_To-do item_
When the line with "(153, 135) = (86, 163): none" is found, repeat it and all lines that follow it exactly, stopping at the end of the listing.

━━━━━━━━━━━━━━━━

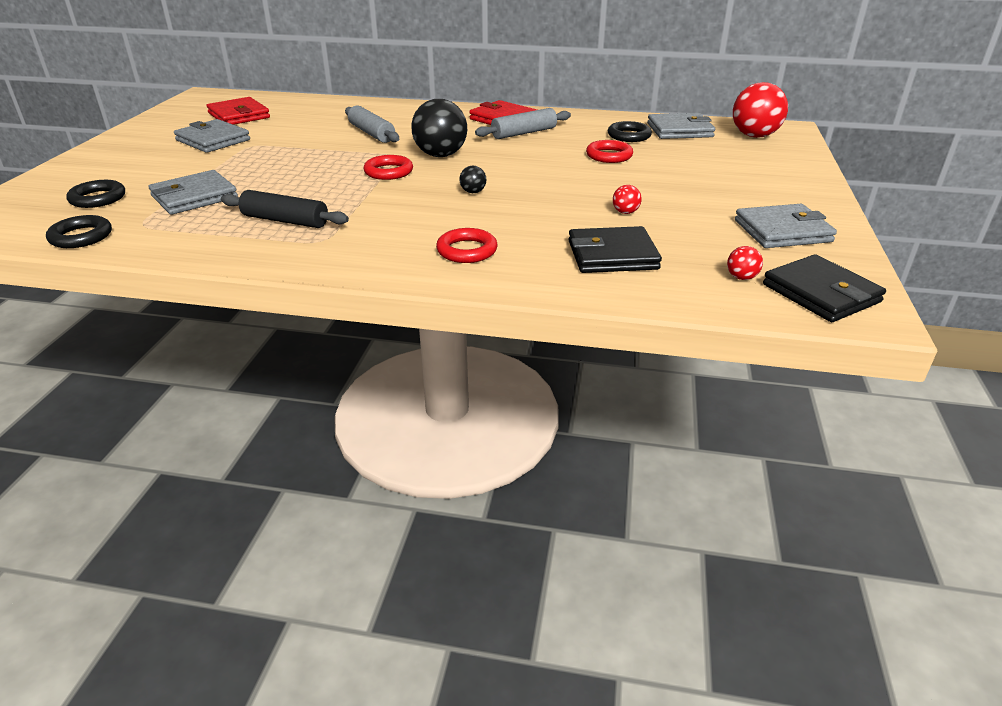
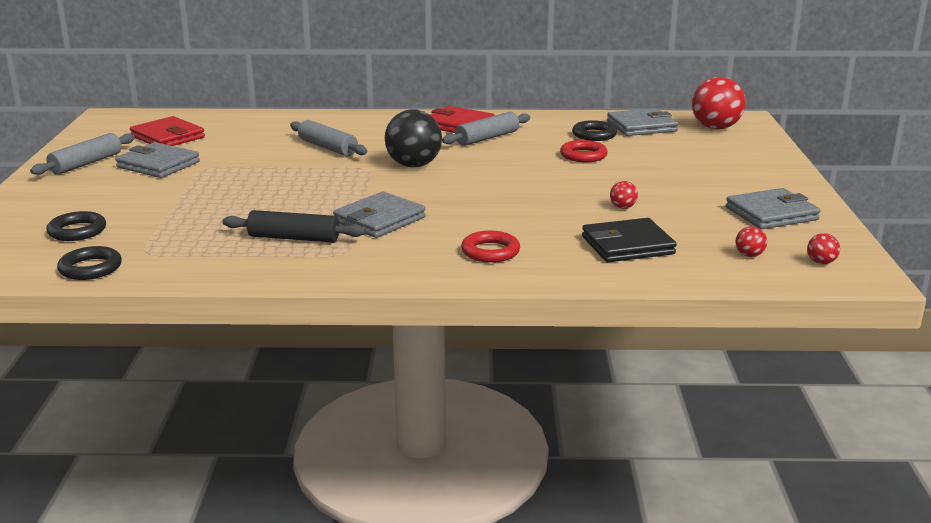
camera: 10 degrees left, 10 degrees down
(153, 135) = (86, 163): none -> grey rolling pin
(194, 197) = (182, 222): grey wallet -> grey wallet (379, 220)
(388, 172) = (370, 185): red ring -> none
(473, 192) = (467, 198): black ball -> none
(821, 293) = (821, 262): black wallet -> red ball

━━━━━━━━━━━━━━━━

_Solved exercise_
(153, 135) = (86, 163): none -> grey rolling pin
(194, 197) = (182, 222): grey wallet -> grey wallet (379, 220)
(388, 172) = (370, 185): red ring -> none
(473, 192) = (467, 198): black ball -> none
(821, 293) = (821, 262): black wallet -> red ball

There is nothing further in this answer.